An exact copy of the data is required; the images should not appear in it.

[Exercise input — start]

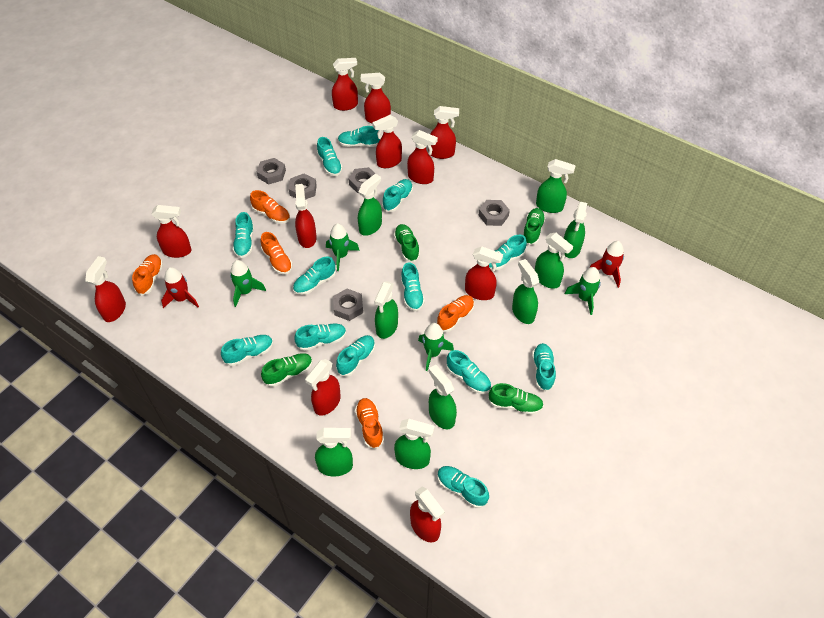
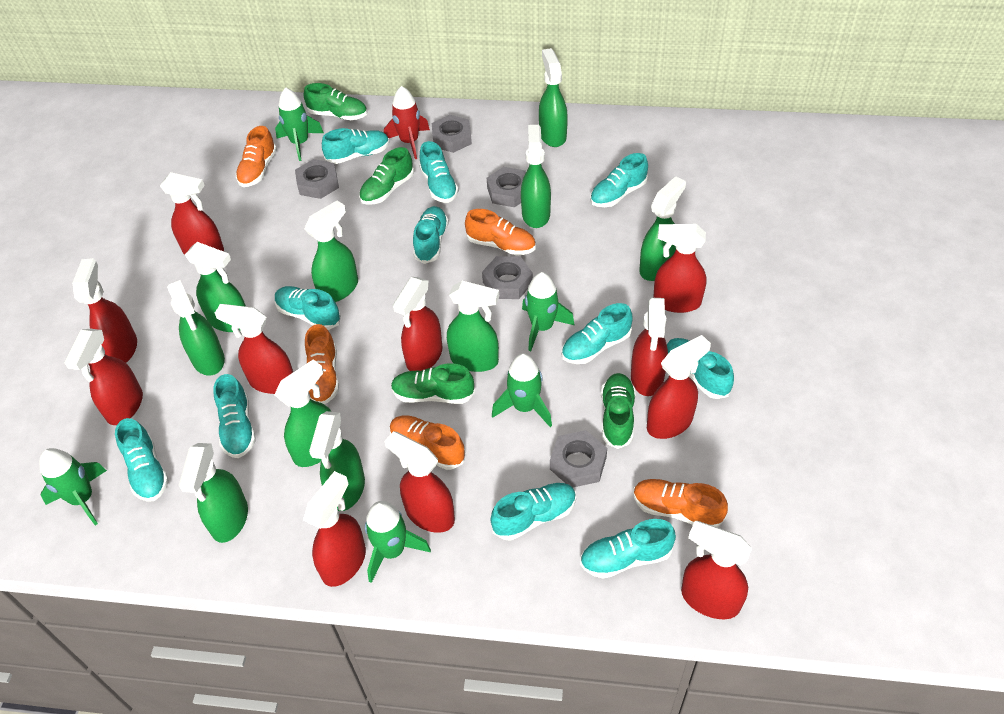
green rocket: 4 -> 5
green spray bottle: 9 -> 10
red rocket: 2 -> 1
turquoise shoe: 13 -> 11

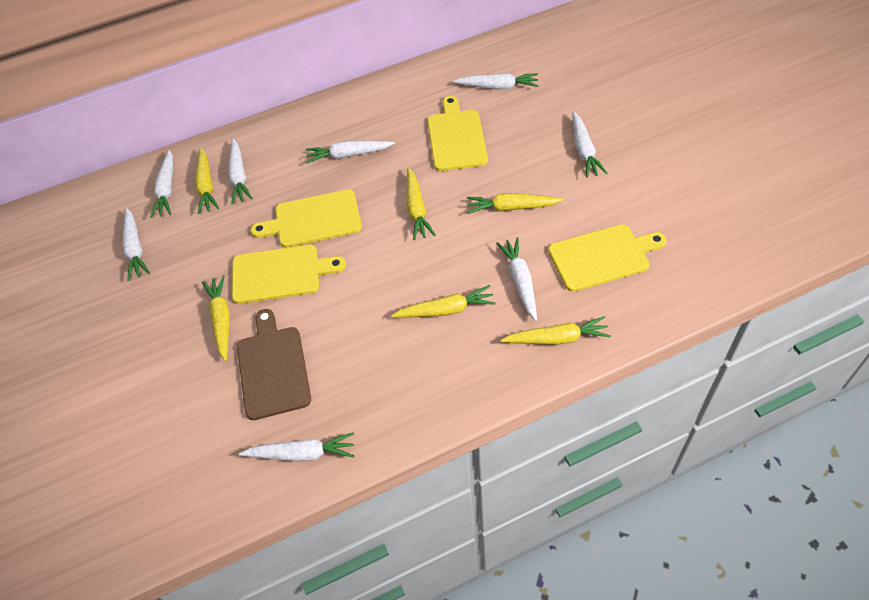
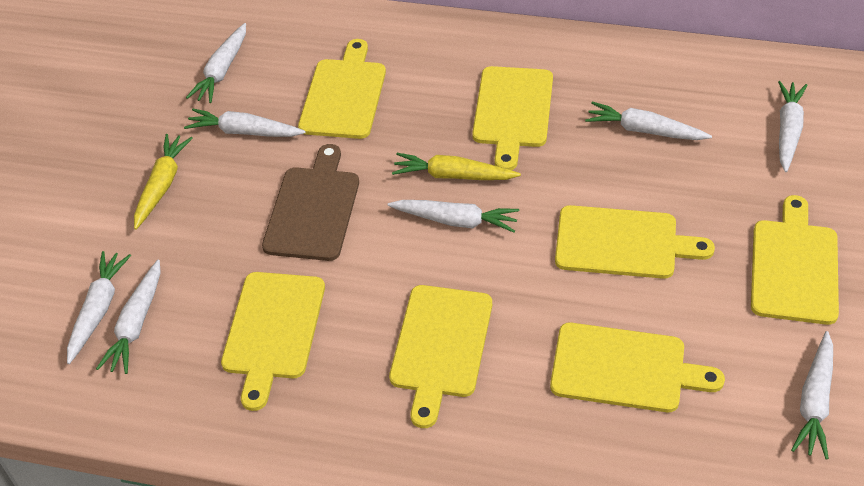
yellow carrot: 6 -> 2
yellow cutting board: 4 -> 7

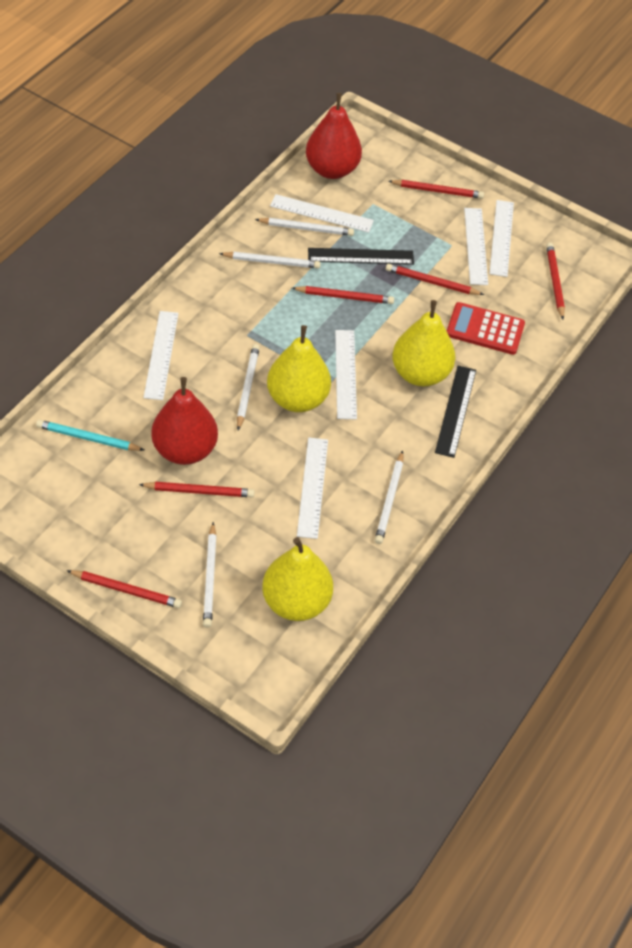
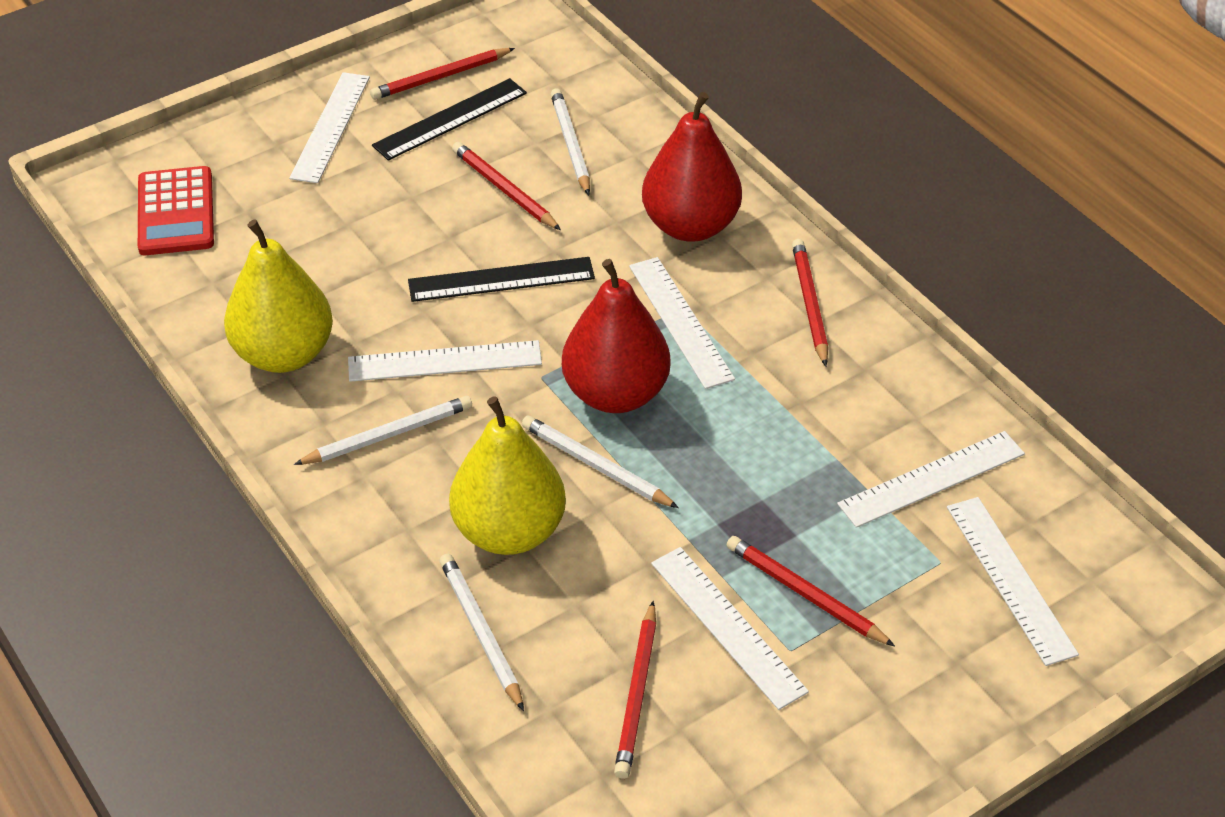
red pencil: 6 -> 5
turquoise pencil: 1 -> 0
white pencil: 5 -> 4
yellow pear: 3 -> 2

[Exercise input — finish]

▶ [Your response]
green rocket: 4 -> 5
green spray bottle: 9 -> 10
red rocket: 2 -> 1
turquoise shoe: 13 -> 11

yellow carrot: 6 -> 2
yellow cutting board: 4 -> 7

red pencil: 6 -> 5
turquoise pencil: 1 -> 0
white pencil: 5 -> 4
yellow pear: 3 -> 2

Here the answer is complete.